Scene edit records
● ● ● ●

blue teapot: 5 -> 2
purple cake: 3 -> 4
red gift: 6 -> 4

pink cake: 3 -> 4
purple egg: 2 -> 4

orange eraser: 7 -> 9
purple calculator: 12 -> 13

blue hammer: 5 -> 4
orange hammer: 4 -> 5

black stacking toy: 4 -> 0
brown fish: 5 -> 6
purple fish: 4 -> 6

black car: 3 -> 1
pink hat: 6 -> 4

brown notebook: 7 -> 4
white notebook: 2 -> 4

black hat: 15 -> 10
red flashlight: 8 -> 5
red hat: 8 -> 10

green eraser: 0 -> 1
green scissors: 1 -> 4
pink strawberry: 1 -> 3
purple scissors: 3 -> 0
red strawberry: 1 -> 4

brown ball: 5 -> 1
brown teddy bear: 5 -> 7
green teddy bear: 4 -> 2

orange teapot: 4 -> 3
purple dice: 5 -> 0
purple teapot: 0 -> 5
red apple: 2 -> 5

● ● ● ●

# What is needed
Reply with one number only, the count of lines above that hold the string "notebook".

# Response
2